There is material below. Print exactly the lines starting at the line with "black tape: 5 -> 4" and ending at the line with "orange lamp: 2 -> 3", ends included, and no others.

RECORDS:
───

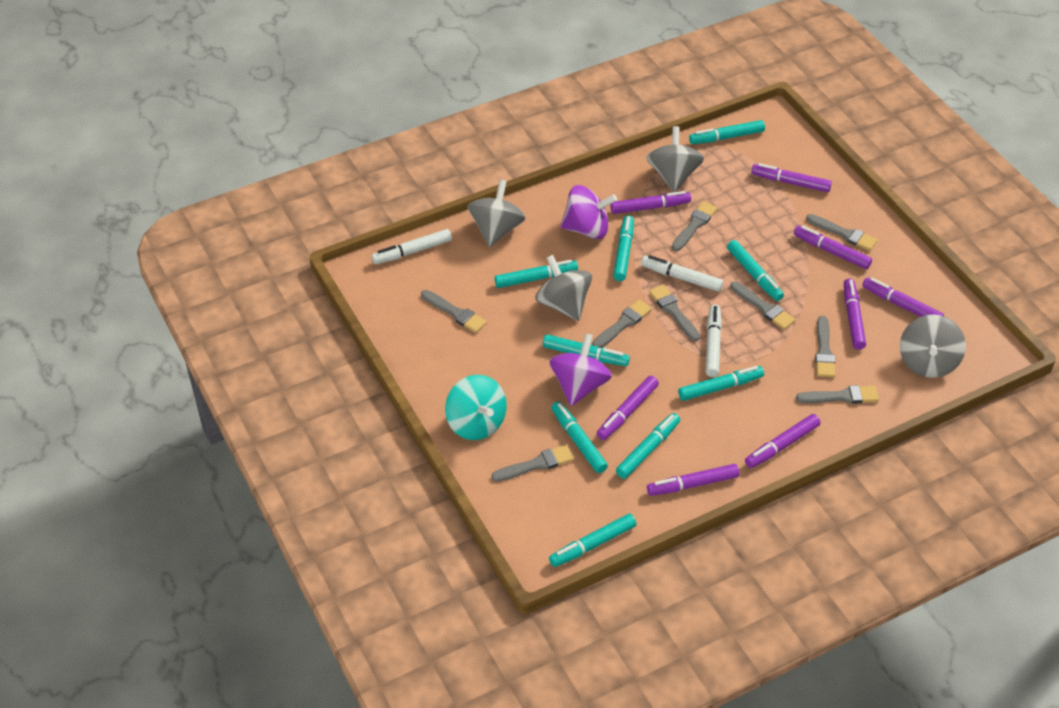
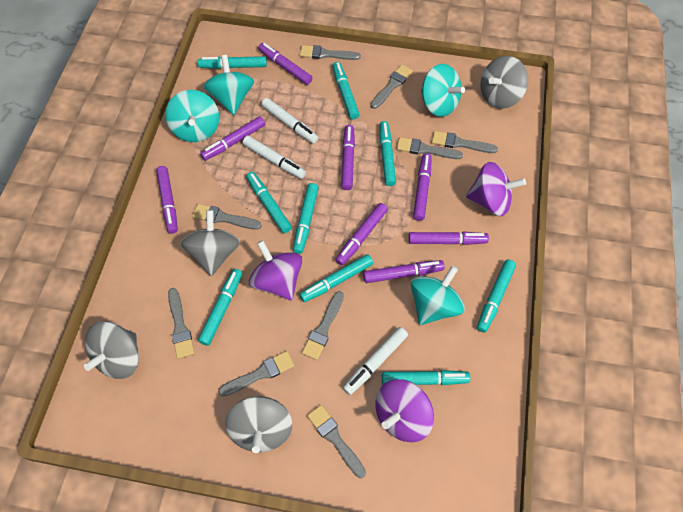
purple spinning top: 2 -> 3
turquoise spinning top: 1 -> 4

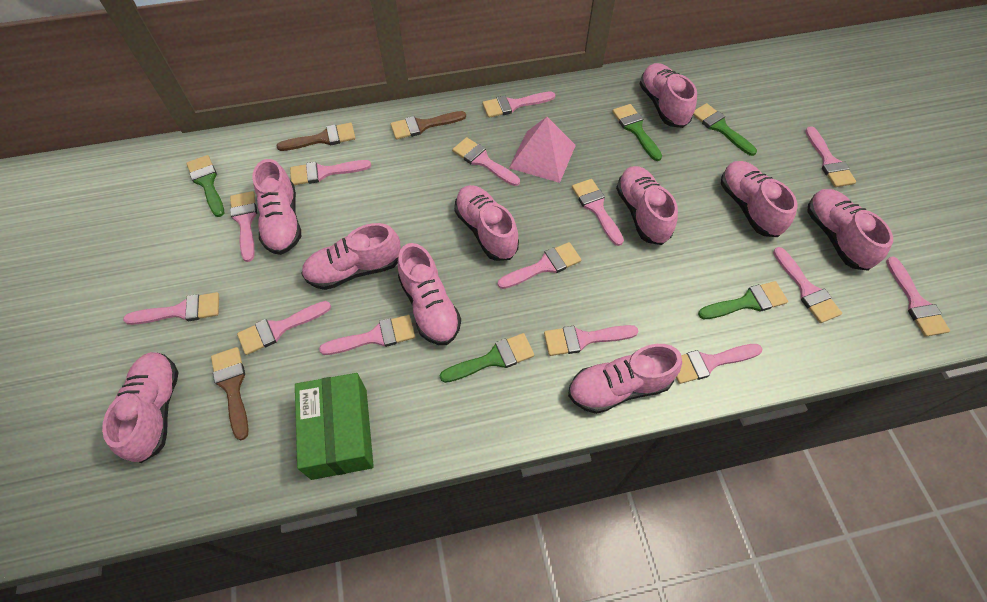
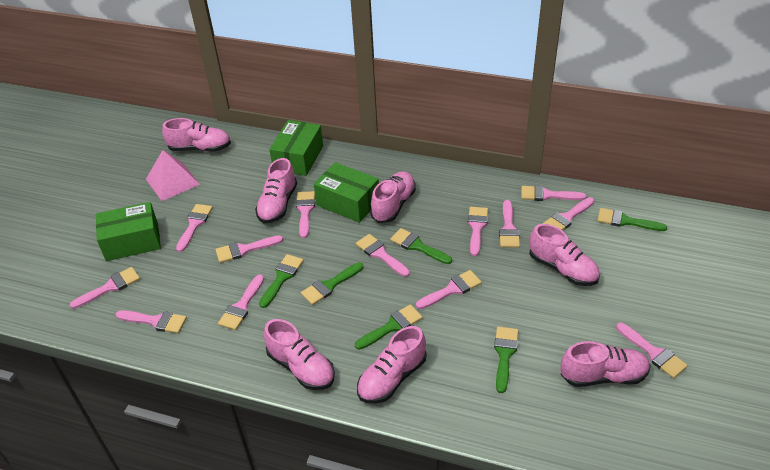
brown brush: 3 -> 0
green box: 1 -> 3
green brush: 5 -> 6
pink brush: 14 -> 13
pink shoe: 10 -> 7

───

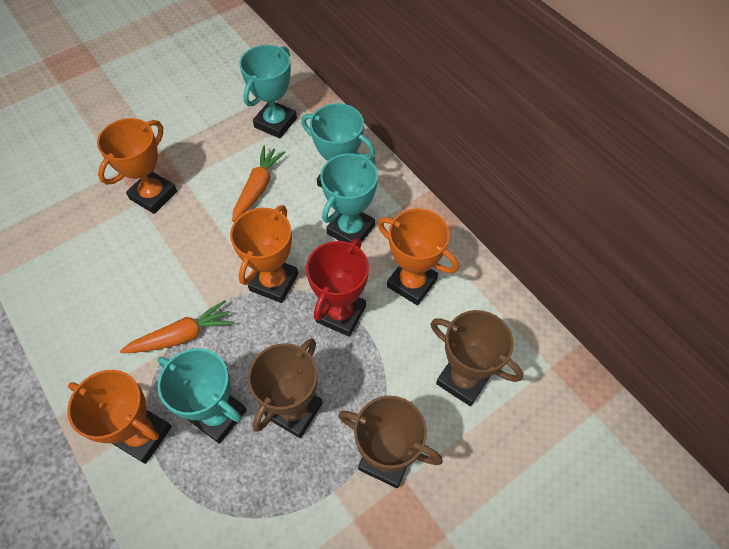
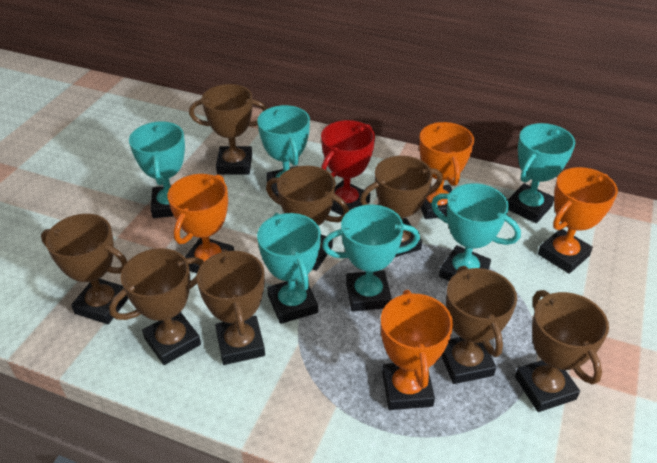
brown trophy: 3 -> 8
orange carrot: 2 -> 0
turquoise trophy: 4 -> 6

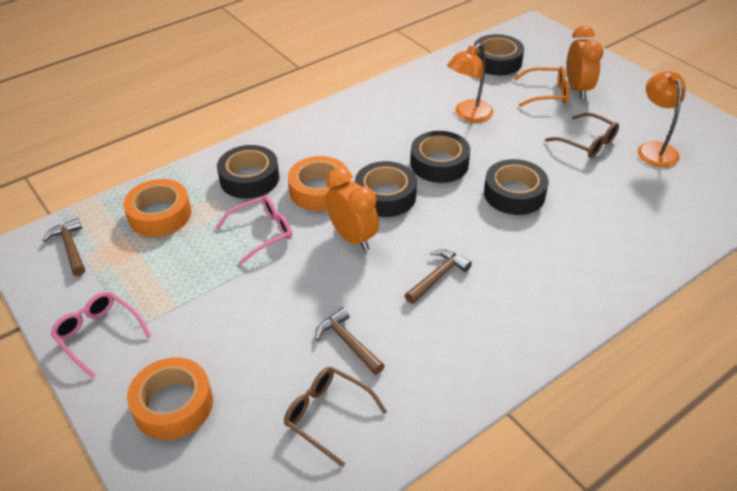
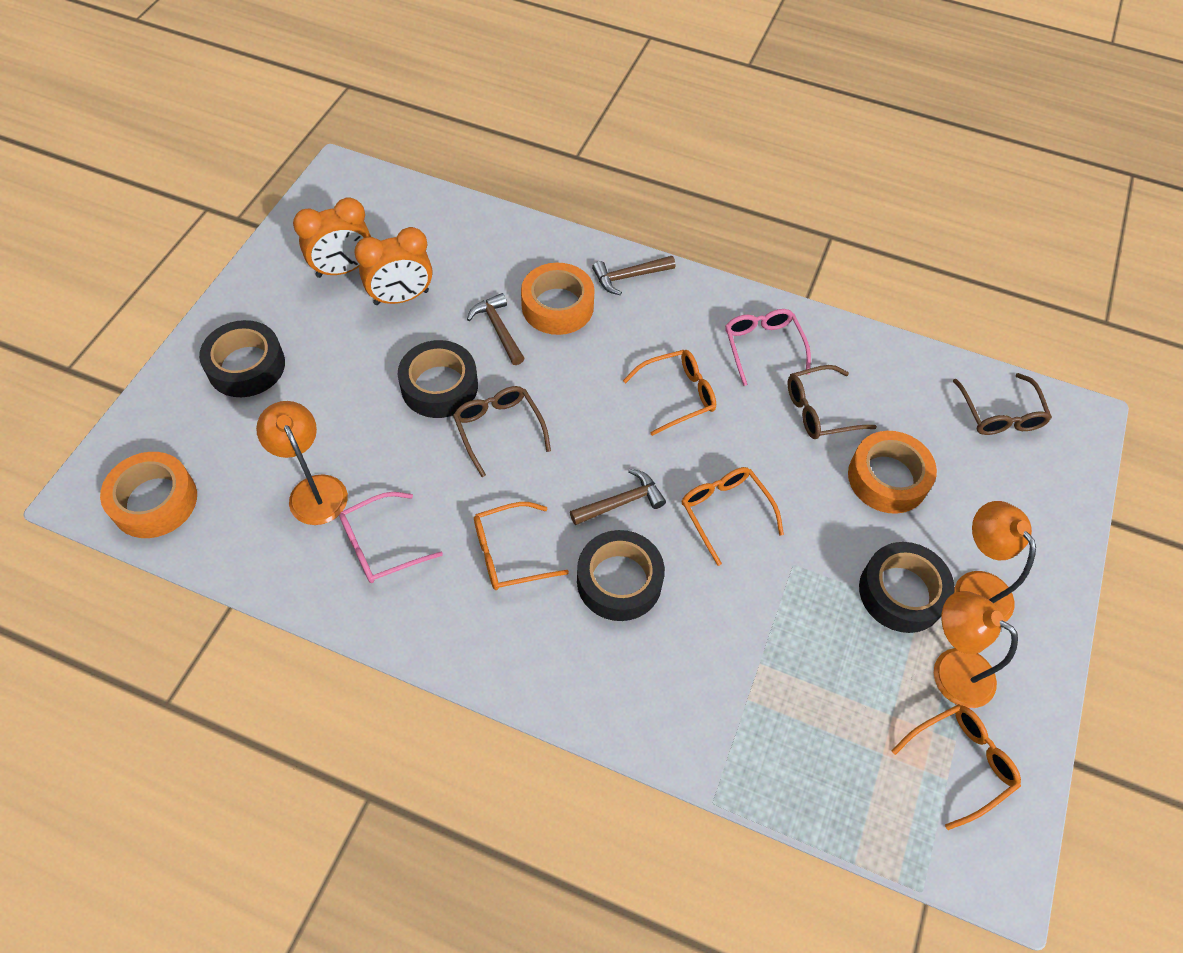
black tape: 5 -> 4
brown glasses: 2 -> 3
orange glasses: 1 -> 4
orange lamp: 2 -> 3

───

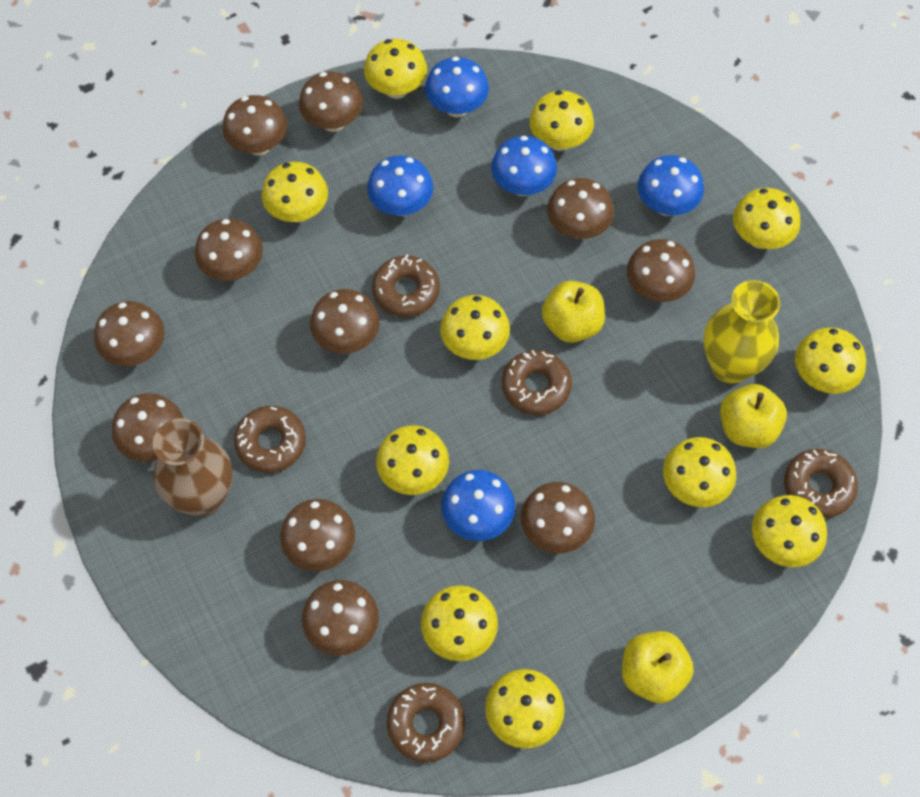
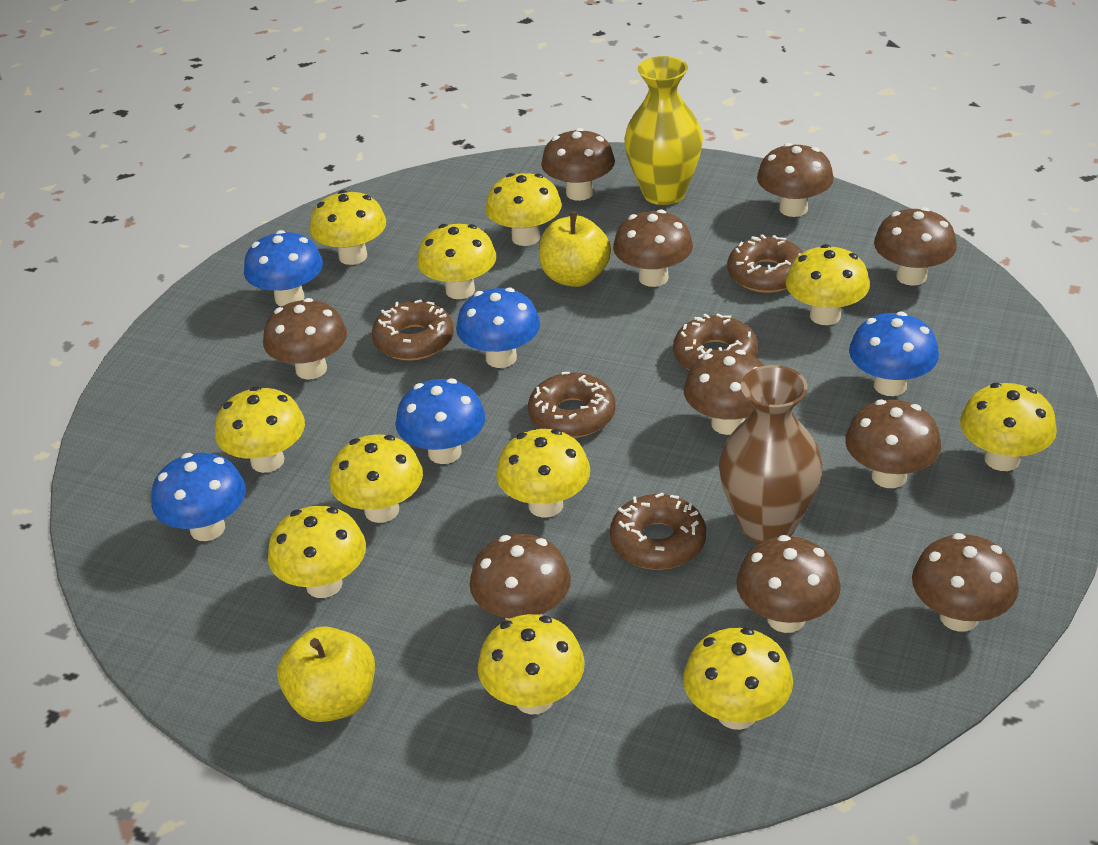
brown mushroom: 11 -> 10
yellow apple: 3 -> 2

───

EXERCISE SOLUTION:
black tape: 5 -> 4
brown glasses: 2 -> 3
orange glasses: 1 -> 4
orange lamp: 2 -> 3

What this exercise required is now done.